WHAT TO DO: Note on the material below: return exactly the lines from the line that holds "red light bulb: 6 -> 3" through the line that holds "pink phone: 1 -> 2", and leave out each picture.

DATASET CONTENT:
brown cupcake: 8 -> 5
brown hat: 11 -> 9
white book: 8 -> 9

* * *

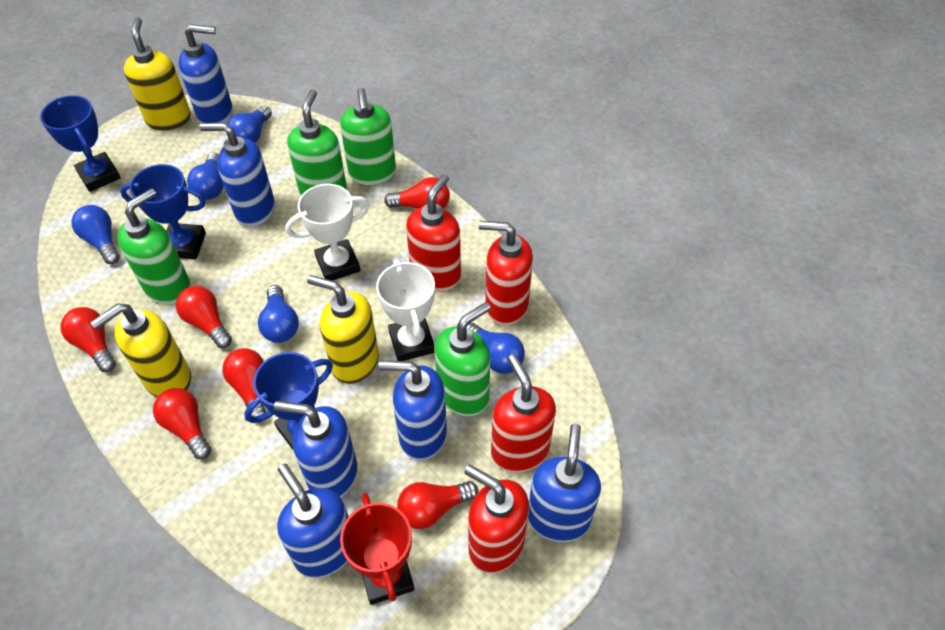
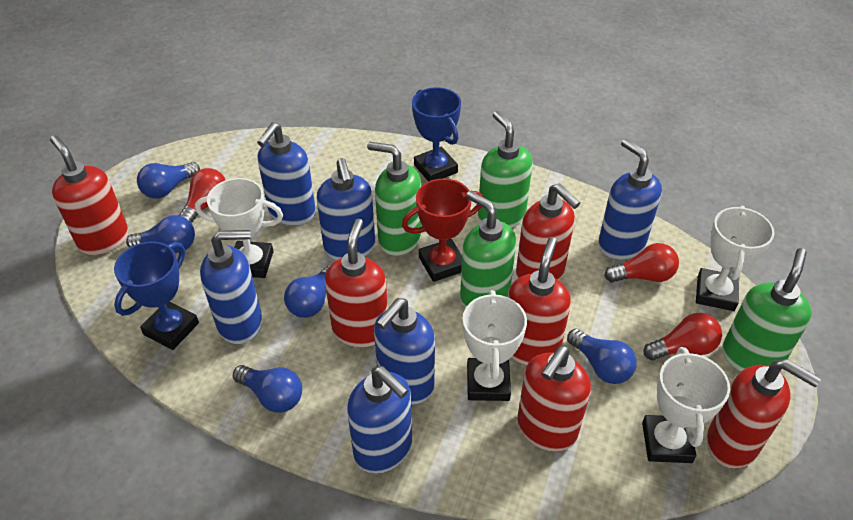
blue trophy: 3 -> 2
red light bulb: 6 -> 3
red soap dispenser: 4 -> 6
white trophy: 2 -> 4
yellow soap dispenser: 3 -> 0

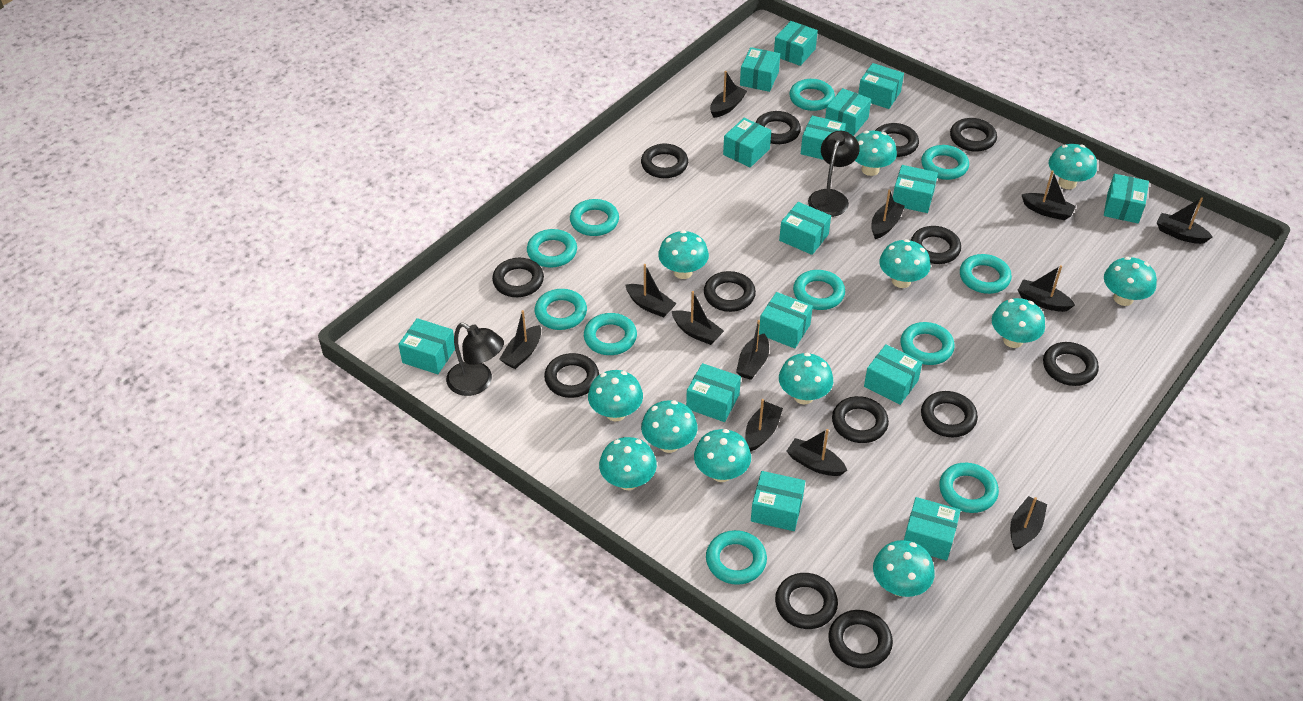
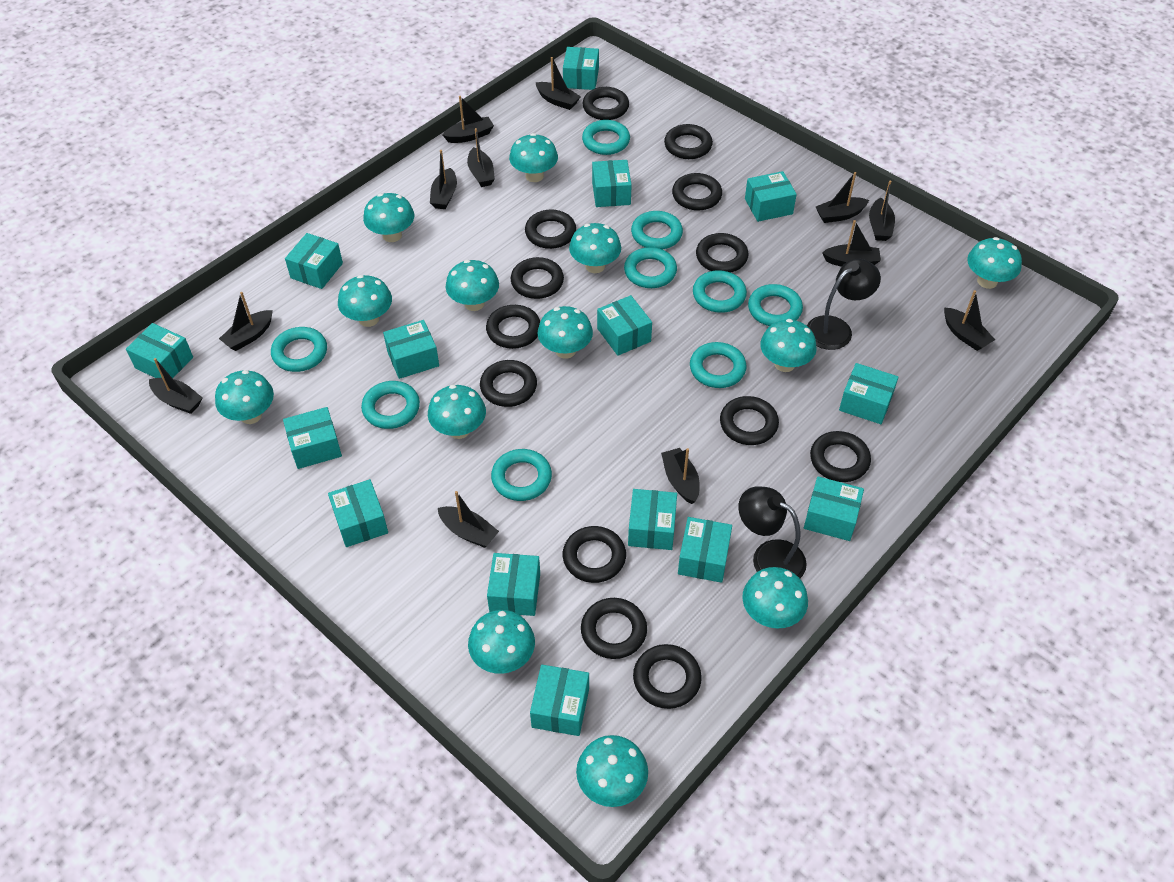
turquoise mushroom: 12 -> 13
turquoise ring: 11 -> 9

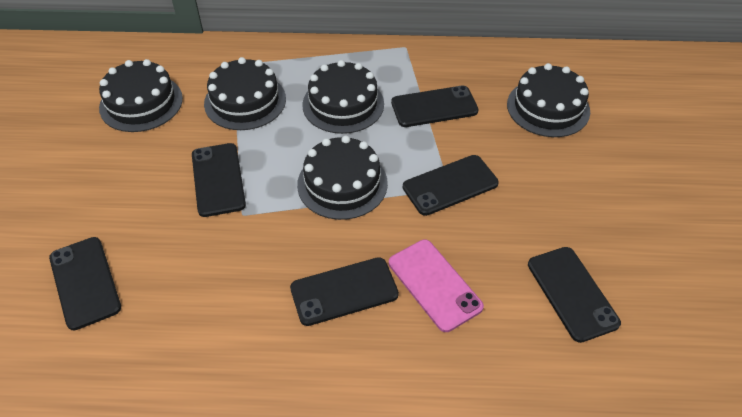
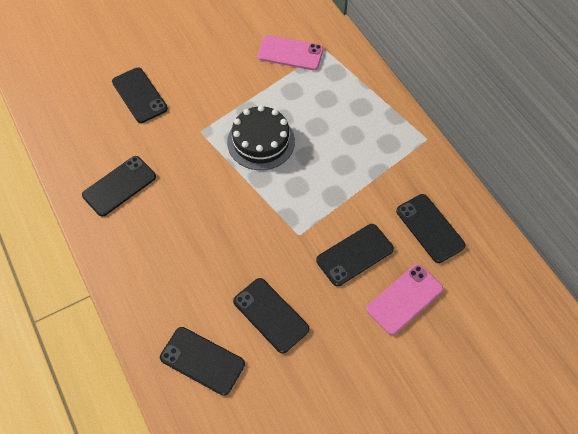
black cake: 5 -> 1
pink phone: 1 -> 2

---

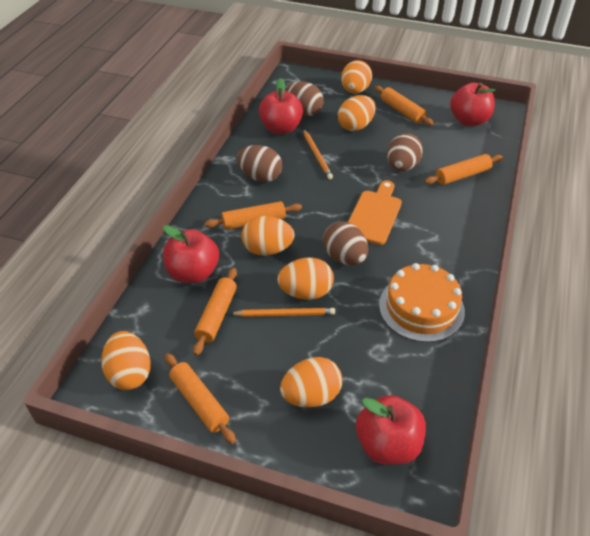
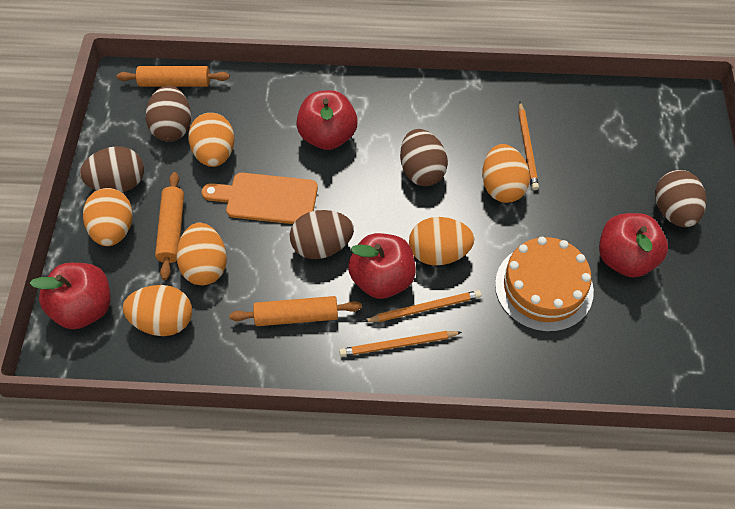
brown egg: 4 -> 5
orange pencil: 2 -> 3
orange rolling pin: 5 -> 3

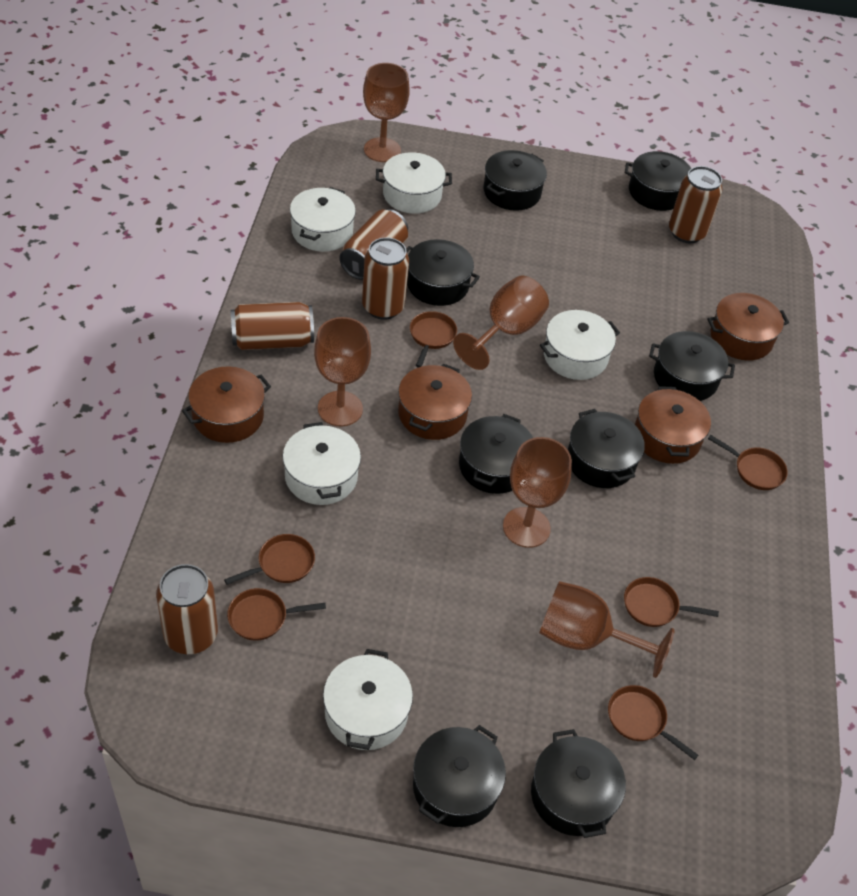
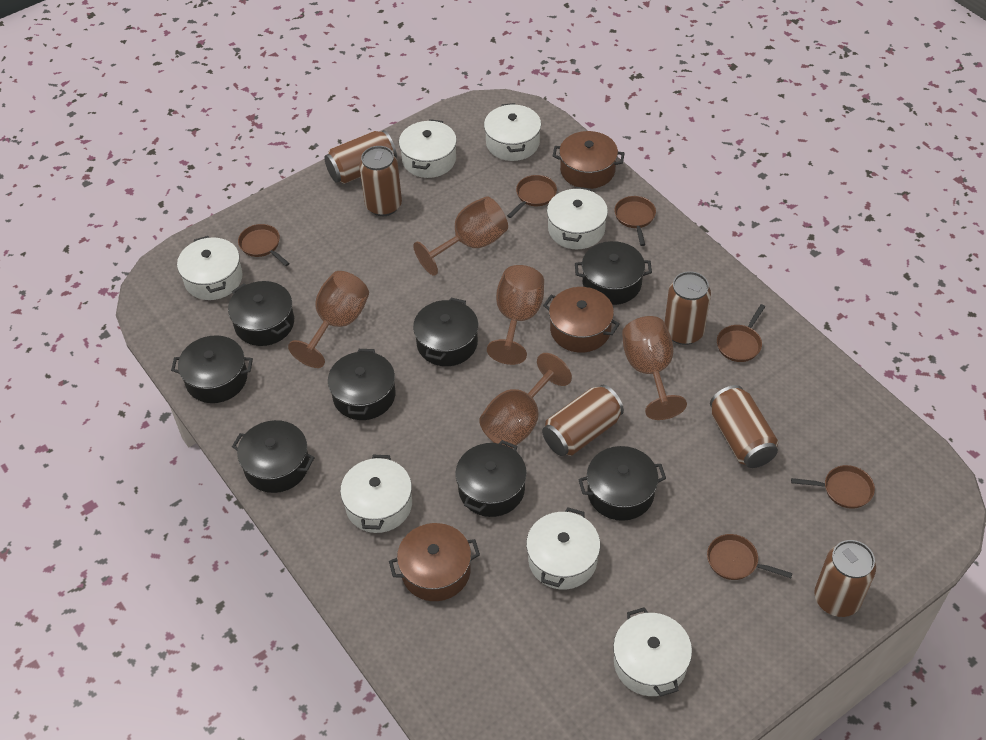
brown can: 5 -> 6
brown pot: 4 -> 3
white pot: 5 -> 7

EXERCISE RESULT:
red light bulb: 6 -> 3
red soap dispenser: 4 -> 6
white trophy: 2 -> 4
yellow soap dispenser: 3 -> 0

turquoise mushroom: 12 -> 13
turquoise ring: 11 -> 9

black cake: 5 -> 1
pink phone: 1 -> 2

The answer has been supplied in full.